INPUT FOR THIS TASK below:
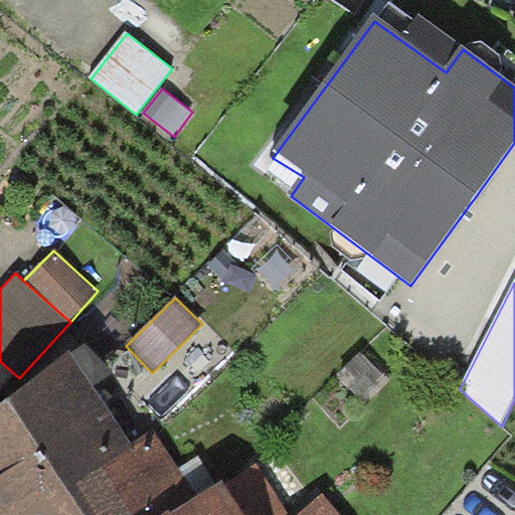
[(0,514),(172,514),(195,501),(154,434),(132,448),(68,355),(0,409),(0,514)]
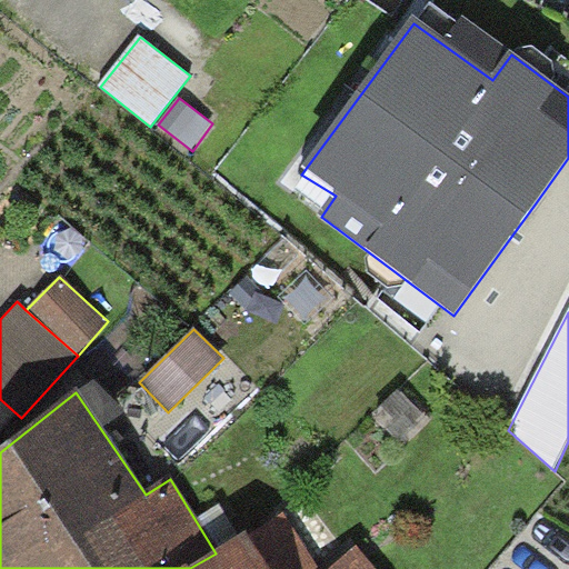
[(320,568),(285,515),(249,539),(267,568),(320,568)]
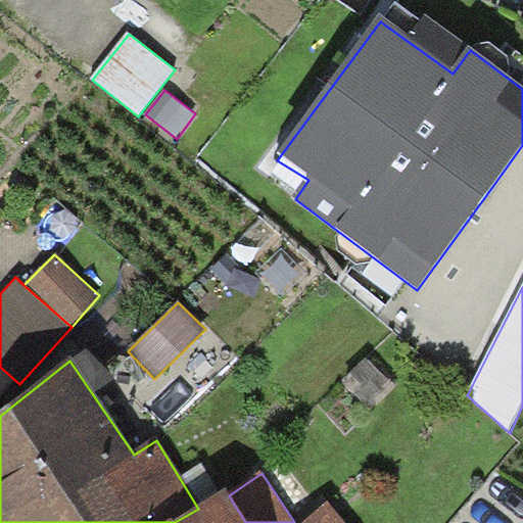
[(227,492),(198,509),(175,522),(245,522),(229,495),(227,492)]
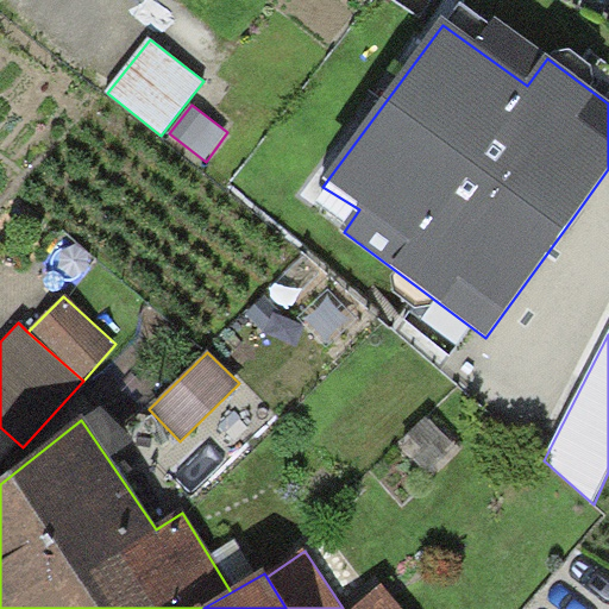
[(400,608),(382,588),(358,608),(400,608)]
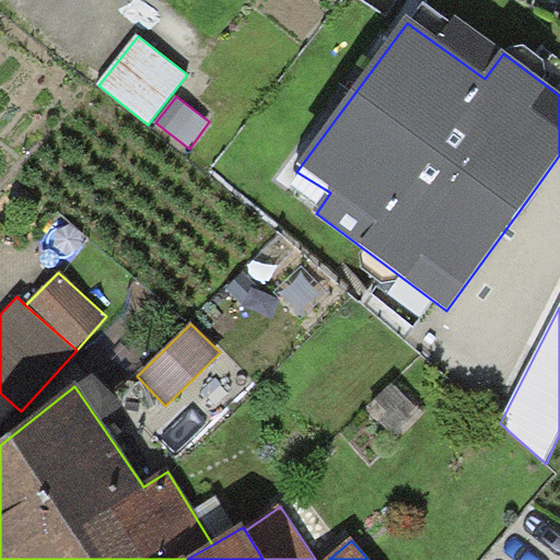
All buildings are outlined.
End of INPUT FOR THIS TASK.
**EXERCISE DIRECTIONS:**
Print every line of the material above exactly as it reads, skipping the pictures.

**SOLUTION TO THIS TASK:**
[(0,514),(172,514),(195,501),(154,434),(132,448),(68,355),(0,409),(0,514)]
[(320,568),(285,515),(249,539),(267,568),(320,568)]
[(227,492),(198,509),(175,522),(245,522),(229,495),(227,492)]
[(400,608),(382,588),(358,608),(400,608)]
All buildings are outlined.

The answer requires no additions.